* Exercise instructions
In the data below, find the line containing "white brick L6:N6", then set down that line and every later line up to and including the line containing "lime brick B1:B3", exactly.

%%

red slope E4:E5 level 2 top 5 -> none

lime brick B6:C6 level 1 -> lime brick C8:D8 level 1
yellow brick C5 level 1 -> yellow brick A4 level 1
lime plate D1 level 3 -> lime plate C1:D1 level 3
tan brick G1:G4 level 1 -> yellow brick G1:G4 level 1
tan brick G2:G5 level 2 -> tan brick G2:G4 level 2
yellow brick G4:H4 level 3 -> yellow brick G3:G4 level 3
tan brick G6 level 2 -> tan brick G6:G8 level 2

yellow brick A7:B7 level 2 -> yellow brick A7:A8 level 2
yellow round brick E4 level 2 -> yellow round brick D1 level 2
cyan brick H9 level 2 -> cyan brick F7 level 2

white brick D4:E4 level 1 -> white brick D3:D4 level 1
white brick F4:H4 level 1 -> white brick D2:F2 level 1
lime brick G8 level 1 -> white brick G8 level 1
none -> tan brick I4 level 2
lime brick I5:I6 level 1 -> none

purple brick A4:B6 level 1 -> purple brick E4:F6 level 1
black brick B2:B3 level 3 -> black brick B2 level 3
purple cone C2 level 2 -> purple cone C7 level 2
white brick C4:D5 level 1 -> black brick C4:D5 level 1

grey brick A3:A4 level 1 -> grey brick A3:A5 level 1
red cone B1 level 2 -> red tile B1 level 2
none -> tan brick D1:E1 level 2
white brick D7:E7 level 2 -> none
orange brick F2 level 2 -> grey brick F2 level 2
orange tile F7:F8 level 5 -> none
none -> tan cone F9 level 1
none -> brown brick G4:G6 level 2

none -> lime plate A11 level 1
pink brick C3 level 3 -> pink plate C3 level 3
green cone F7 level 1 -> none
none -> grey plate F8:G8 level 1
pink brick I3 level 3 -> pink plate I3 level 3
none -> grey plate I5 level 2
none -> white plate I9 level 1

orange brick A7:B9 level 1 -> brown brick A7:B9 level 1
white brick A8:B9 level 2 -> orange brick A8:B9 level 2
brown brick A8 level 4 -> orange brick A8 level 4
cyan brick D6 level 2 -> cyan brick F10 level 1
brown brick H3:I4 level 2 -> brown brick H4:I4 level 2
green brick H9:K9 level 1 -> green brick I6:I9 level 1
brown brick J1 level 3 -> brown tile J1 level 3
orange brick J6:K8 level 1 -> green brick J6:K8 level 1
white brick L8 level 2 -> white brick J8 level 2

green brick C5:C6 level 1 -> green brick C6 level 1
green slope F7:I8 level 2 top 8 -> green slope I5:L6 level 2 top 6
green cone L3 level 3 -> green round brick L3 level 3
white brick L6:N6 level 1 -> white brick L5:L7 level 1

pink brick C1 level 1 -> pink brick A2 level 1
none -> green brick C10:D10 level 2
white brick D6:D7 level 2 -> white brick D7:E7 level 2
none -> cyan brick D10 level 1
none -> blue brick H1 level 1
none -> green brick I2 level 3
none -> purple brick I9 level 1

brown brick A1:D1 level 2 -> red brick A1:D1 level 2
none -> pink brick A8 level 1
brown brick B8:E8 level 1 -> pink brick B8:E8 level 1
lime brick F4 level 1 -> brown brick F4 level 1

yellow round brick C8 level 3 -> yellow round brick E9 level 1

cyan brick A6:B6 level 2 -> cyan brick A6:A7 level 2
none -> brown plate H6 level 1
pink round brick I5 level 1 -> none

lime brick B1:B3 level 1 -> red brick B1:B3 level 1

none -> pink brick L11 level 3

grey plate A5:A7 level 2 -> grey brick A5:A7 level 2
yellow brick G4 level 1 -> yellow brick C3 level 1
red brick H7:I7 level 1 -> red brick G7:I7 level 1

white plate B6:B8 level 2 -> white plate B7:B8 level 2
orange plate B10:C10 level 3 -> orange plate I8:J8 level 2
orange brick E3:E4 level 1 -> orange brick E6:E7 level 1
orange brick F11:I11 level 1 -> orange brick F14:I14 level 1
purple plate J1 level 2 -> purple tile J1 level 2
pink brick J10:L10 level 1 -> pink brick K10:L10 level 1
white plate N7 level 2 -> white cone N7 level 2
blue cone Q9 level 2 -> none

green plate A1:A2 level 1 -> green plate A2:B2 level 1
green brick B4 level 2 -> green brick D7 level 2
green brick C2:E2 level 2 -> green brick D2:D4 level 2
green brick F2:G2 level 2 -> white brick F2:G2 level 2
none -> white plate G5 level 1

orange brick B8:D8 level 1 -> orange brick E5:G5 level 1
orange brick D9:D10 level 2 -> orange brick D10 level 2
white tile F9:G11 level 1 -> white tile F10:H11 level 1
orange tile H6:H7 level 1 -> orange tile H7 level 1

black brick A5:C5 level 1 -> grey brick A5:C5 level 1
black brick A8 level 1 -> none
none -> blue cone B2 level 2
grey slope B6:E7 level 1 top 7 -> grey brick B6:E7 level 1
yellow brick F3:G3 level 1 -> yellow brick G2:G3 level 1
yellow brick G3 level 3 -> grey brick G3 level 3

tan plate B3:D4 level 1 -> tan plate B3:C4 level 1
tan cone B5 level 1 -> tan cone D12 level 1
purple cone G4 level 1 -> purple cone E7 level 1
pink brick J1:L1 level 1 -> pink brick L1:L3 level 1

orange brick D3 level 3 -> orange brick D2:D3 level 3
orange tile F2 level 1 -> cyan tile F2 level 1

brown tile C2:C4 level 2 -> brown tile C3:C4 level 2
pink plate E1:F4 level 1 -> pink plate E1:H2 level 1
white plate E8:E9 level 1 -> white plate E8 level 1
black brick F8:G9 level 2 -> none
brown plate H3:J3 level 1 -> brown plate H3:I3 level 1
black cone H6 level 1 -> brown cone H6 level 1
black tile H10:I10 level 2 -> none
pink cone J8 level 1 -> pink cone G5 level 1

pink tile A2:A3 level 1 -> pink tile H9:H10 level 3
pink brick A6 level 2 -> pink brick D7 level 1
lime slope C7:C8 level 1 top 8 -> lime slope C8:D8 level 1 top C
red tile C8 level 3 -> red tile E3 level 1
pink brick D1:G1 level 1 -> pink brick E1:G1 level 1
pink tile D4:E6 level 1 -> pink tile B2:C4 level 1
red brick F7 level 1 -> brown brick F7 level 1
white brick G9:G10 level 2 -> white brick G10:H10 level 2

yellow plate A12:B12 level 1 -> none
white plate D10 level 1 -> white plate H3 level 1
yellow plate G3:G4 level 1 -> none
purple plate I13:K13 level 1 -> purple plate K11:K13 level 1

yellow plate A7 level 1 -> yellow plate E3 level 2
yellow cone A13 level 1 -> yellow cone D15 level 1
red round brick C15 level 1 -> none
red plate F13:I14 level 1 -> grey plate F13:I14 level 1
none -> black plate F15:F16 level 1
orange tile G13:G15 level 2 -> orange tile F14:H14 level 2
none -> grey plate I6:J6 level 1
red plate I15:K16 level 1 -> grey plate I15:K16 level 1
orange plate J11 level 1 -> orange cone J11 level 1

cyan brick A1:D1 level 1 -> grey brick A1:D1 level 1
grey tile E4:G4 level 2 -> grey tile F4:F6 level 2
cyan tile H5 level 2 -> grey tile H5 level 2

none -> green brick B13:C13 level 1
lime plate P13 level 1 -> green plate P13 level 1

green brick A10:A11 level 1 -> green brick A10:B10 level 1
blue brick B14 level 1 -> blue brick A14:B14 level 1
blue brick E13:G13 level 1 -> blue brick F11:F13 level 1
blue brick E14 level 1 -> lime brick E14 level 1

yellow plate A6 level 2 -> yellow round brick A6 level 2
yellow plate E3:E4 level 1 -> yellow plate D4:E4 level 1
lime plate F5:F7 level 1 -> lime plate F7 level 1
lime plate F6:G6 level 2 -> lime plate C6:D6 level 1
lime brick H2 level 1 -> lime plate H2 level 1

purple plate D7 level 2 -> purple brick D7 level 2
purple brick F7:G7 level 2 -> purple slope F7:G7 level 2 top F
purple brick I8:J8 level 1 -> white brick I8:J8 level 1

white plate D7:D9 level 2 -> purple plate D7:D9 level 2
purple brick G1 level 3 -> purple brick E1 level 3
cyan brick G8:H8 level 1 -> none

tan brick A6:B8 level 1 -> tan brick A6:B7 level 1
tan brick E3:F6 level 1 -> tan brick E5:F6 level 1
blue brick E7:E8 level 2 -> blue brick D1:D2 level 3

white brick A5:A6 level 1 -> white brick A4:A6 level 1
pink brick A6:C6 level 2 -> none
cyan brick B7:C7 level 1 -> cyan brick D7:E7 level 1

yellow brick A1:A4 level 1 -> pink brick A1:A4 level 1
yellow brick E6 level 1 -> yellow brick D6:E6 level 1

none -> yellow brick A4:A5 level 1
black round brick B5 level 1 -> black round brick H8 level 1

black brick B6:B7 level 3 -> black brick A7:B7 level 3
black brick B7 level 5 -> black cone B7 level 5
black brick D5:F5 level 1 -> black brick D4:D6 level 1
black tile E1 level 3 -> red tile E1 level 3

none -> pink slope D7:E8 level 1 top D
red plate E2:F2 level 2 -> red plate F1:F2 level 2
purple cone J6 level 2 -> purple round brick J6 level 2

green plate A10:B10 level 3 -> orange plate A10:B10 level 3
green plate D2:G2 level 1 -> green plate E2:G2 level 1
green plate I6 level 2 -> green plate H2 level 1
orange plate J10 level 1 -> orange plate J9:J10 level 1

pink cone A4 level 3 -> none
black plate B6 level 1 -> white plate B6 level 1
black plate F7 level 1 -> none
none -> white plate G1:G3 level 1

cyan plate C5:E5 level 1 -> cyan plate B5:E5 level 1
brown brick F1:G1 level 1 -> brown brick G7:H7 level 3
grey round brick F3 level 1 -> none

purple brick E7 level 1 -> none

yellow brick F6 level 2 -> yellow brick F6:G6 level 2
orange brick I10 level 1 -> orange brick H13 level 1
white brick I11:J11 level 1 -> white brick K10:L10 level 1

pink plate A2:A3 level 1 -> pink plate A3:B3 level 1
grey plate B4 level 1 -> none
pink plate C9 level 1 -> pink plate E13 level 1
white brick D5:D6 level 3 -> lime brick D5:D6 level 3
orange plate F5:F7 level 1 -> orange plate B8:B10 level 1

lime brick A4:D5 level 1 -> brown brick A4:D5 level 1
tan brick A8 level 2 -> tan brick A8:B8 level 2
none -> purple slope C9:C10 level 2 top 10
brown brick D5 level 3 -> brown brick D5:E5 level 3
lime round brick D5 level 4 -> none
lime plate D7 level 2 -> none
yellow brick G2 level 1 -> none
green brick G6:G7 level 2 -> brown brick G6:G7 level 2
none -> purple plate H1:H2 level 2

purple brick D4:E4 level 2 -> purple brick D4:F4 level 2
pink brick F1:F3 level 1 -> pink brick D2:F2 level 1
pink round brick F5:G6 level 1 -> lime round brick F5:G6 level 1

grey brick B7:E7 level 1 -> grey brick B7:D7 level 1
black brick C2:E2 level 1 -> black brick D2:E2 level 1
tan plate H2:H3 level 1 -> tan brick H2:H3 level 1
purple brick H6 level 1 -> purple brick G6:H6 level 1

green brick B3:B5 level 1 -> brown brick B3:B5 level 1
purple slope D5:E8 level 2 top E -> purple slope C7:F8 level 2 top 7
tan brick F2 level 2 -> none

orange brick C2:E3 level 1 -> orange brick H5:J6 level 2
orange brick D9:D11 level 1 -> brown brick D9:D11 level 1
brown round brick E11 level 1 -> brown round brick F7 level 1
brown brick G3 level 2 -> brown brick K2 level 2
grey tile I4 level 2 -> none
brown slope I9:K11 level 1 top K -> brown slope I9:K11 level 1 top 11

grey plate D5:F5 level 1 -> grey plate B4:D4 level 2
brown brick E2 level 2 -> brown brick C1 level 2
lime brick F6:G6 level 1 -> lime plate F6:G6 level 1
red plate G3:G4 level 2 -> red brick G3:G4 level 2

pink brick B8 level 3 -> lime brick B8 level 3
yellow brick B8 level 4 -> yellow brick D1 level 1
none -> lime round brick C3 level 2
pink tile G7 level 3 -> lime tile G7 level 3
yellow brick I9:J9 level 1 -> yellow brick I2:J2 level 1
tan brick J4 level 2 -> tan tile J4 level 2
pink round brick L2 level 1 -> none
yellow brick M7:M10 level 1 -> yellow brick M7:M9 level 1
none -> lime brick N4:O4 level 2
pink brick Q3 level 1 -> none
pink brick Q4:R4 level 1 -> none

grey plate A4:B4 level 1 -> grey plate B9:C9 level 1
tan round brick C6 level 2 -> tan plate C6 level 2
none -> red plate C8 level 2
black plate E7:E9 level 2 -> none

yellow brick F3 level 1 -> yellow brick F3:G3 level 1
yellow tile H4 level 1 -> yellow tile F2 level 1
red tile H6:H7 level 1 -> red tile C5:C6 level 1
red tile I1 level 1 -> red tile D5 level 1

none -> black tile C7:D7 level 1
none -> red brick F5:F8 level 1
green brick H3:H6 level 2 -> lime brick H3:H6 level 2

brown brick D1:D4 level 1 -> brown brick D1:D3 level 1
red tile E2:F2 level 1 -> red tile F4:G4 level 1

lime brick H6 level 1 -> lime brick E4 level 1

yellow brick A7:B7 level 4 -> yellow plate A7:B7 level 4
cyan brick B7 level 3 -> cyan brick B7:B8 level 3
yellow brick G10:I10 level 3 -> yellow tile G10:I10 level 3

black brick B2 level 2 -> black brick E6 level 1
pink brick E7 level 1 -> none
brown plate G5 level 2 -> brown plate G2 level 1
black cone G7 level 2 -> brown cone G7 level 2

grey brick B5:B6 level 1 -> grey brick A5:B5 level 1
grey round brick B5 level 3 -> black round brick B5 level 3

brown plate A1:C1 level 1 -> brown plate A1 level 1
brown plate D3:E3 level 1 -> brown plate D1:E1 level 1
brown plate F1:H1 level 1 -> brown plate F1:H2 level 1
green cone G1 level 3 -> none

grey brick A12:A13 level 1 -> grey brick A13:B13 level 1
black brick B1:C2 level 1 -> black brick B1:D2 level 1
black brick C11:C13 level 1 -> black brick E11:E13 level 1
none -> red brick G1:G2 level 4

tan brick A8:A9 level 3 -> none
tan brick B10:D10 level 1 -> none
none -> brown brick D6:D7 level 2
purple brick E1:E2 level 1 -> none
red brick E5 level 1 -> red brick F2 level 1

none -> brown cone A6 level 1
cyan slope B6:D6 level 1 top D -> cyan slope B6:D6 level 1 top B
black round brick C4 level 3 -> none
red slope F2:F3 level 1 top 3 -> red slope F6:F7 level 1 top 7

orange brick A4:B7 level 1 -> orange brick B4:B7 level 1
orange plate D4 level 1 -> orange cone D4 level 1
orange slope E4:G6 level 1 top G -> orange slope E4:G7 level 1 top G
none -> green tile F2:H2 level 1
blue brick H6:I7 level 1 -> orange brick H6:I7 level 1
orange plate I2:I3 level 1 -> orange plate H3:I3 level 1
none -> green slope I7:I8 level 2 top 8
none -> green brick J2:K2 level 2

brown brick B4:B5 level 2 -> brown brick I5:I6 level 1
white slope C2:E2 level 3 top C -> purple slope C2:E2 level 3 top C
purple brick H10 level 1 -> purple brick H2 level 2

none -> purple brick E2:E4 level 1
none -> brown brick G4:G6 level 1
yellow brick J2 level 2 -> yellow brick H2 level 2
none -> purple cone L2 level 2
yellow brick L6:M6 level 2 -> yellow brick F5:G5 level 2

%%

* Solution to this problem
white brick L6:N6 level 1 -> white brick L5:L7 level 1

pink brick C1 level 1 -> pink brick A2 level 1
none -> green brick C10:D10 level 2
white brick D6:D7 level 2 -> white brick D7:E7 level 2
none -> cyan brick D10 level 1
none -> blue brick H1 level 1
none -> green brick I2 level 3
none -> purple brick I9 level 1

brown brick A1:D1 level 2 -> red brick A1:D1 level 2
none -> pink brick A8 level 1
brown brick B8:E8 level 1 -> pink brick B8:E8 level 1
lime brick F4 level 1 -> brown brick F4 level 1

yellow round brick C8 level 3 -> yellow round brick E9 level 1

cyan brick A6:B6 level 2 -> cyan brick A6:A7 level 2
none -> brown plate H6 level 1
pink round brick I5 level 1 -> none

lime brick B1:B3 level 1 -> red brick B1:B3 level 1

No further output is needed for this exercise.